» THE TASK:
For each line below that contains the word "grey", return that line.

(Saved data entries)

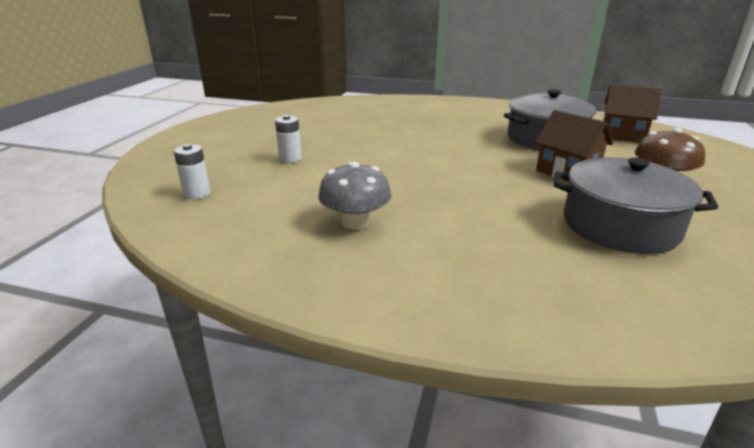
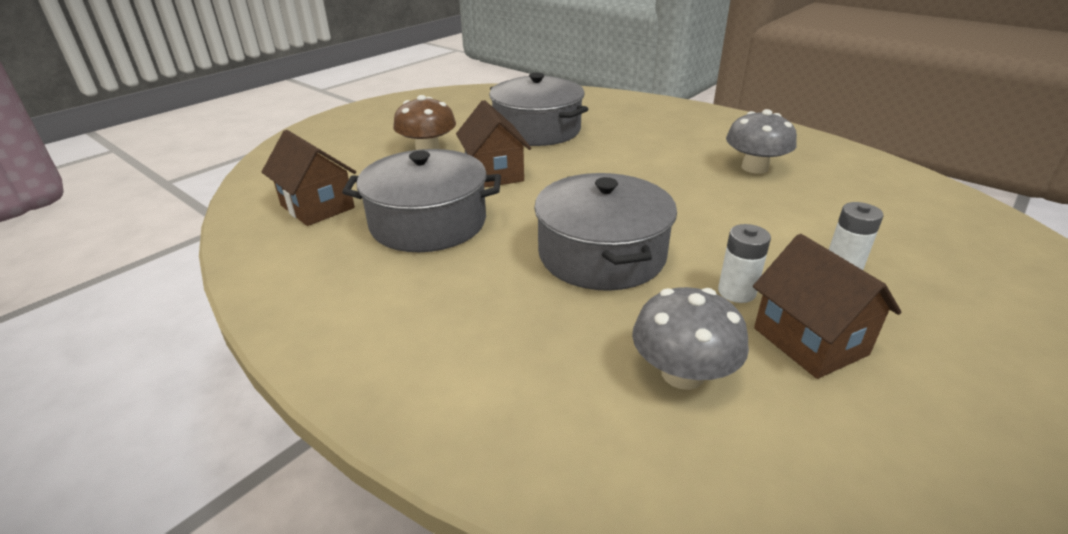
camera: 155 degrees left, 5 degrees up
white battery [174,144,210,199] -> white battery moved to [718,224,771,303]
none -> grey pot [534,173,677,291]
none -> grey mushroom [632,287,749,390]
none -> brown house [753,234,902,379]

» WRITTEN REPLY:
none -> grey pot [534,173,677,291]
none -> grey mushroom [632,287,749,390]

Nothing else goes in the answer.